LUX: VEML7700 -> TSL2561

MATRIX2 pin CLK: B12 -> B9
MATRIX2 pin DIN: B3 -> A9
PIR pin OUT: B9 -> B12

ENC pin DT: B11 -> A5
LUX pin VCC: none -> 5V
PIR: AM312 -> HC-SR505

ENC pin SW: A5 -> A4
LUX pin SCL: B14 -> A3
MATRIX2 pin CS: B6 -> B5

— WHAT YOU HAVE TO DO —
Transcribe the records above with every character unchanged.

— FINISHED TASK —
LUX: VEML7700 -> TSL2561

MATRIX2 pin CLK: B12 -> B9
MATRIX2 pin DIN: B3 -> A9
PIR pin OUT: B9 -> B12

ENC pin DT: B11 -> A5
LUX pin VCC: none -> 5V
PIR: AM312 -> HC-SR505

ENC pin SW: A5 -> A4
LUX pin SCL: B14 -> A3
MATRIX2 pin CS: B6 -> B5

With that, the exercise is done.